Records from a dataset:
⁂
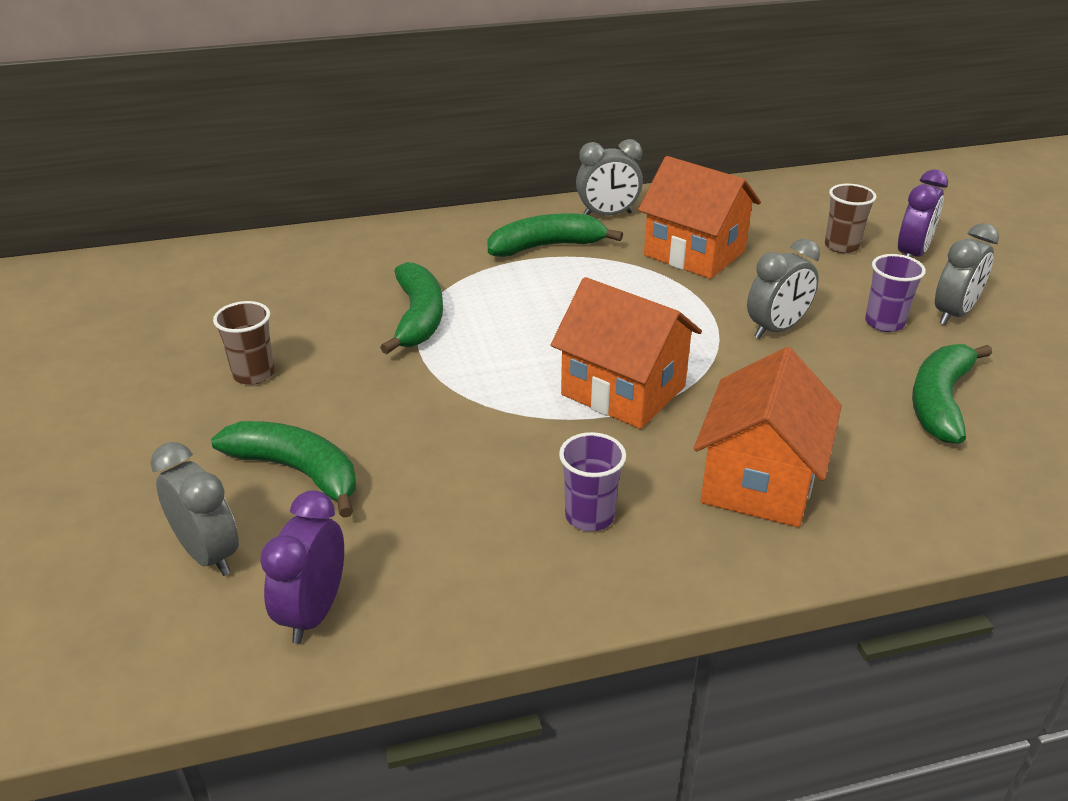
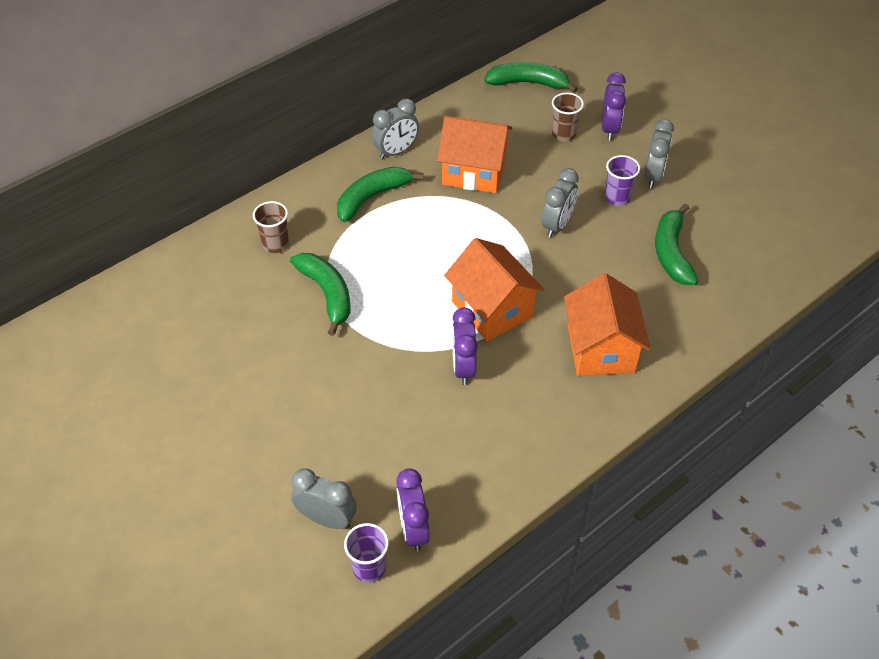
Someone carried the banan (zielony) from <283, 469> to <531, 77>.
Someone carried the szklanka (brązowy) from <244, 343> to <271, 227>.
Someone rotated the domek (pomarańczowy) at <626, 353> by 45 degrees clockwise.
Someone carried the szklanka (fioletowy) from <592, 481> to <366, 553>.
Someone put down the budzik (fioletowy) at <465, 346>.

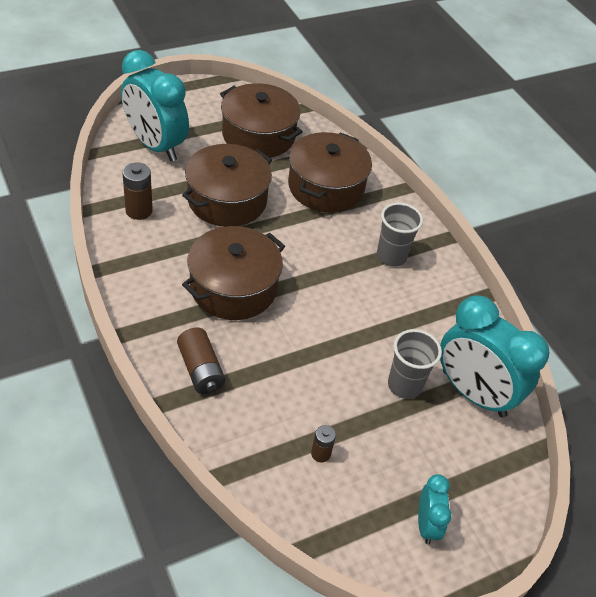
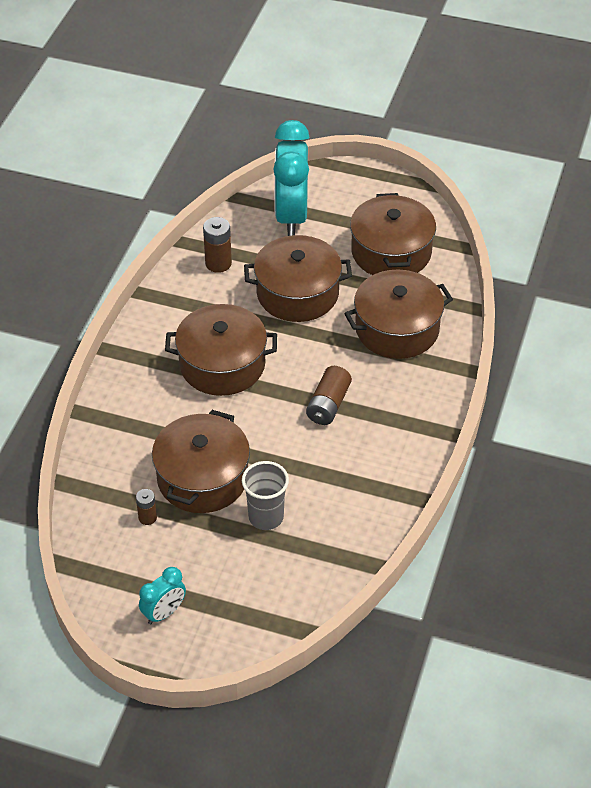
Someone carried the bateria (brązowy) from <201, 360> to <329, 395>.
Someone took away the szklanka (szary) at <400, 235>.
Someone took away the budzik (turkusowy) at <494, 356>.
Someone put down the garnek (brązowy) at <201, 461>.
⁂
WHAT TO PRODUCE
A word-for-word copy of all the data, without pictures, is the expected output.

SOLUTION TO THE EXERCISE
Someone carried the banan (zielony) from <283, 469> to <531, 77>.
Someone carried the szklanka (brązowy) from <244, 343> to <271, 227>.
Someone rotated the domek (pomarańczowy) at <626, 353> by 45 degrees clockwise.
Someone carried the szklanka (fioletowy) from <592, 481> to <366, 553>.
Someone put down the budzik (fioletowy) at <465, 346>.

Someone carried the bateria (brązowy) from <201, 360> to <329, 395>.
Someone took away the szklanka (szary) at <400, 235>.
Someone took away the budzik (turkusowy) at <494, 356>.
Someone put down the garnek (brązowy) at <201, 461>.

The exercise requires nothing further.